Please find every line in the records below that contains the word "minus", and copy it.

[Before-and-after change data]
>>>

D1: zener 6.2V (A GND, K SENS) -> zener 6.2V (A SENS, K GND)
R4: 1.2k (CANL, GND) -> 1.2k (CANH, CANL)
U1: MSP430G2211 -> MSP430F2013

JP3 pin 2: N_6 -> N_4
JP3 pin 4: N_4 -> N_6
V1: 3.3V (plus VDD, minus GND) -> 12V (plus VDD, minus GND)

<<<
>>>

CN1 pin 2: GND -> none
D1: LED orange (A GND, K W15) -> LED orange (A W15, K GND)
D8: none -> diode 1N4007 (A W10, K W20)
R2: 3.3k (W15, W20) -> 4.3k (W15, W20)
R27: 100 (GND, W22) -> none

<<<
>>>

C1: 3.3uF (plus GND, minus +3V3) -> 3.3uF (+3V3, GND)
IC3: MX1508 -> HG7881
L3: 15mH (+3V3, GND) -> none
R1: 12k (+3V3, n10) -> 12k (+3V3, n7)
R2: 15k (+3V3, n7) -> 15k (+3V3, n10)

<<<

Expected output:
V1: 3.3V (plus VDD, minus GND) -> 12V (plus VDD, minus GND)
C1: 3.3uF (plus GND, minus +3V3) -> 3.3uF (+3V3, GND)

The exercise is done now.